● EXERCISE INPUTS
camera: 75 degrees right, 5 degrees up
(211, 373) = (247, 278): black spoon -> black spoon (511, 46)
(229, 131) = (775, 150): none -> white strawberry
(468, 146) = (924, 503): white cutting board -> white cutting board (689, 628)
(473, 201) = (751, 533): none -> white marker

* * *

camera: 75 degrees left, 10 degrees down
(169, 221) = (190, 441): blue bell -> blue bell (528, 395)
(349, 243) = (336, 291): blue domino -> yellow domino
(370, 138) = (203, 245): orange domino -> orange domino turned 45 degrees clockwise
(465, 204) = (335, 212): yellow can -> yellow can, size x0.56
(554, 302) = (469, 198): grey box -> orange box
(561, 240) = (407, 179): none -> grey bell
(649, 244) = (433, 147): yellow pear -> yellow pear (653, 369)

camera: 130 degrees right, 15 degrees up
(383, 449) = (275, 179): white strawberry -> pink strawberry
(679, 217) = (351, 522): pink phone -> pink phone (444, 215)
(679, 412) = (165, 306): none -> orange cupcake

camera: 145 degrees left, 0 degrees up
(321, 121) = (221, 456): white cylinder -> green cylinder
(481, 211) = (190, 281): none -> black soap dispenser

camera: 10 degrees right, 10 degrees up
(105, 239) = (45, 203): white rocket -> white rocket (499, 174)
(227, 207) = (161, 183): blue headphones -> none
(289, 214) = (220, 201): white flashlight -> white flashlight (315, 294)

--

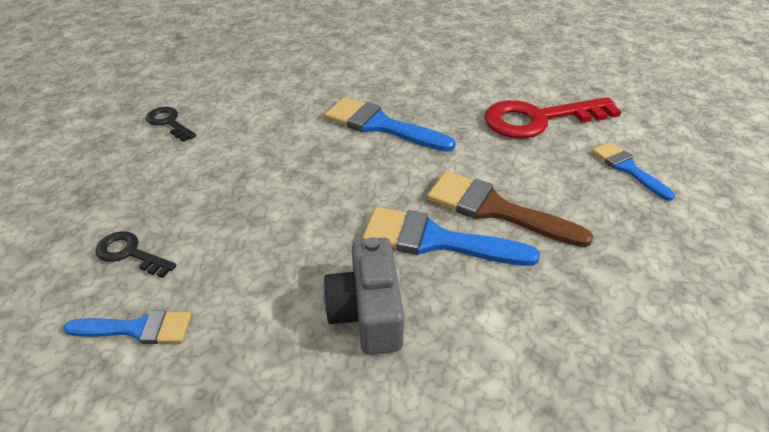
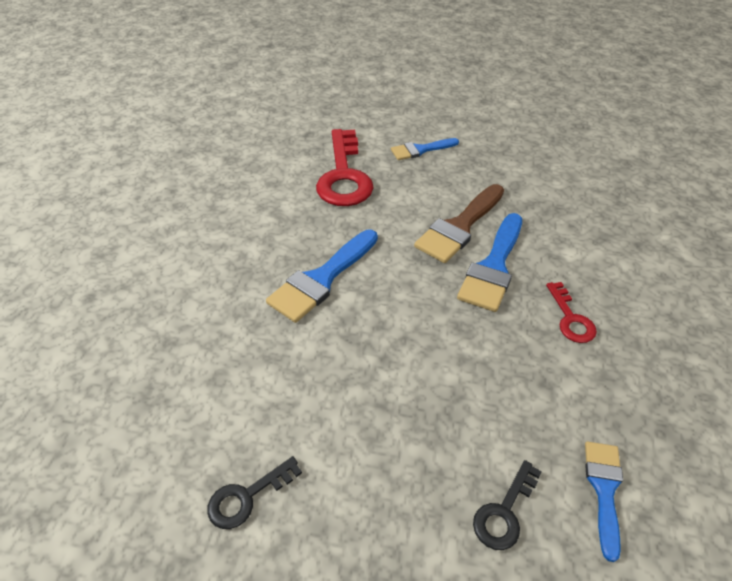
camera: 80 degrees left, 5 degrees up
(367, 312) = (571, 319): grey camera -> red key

● EXERCISE AIM
Filter the listing above so that only lines holding the word "yellow" remain, and report those lines.

● OUTPUT OF THE EXERCISE
(349, 243) = (336, 291): blue domino -> yellow domino
(465, 204) = (335, 212): yellow can -> yellow can, size x0.56
(649, 244) = (433, 147): yellow pear -> yellow pear (653, 369)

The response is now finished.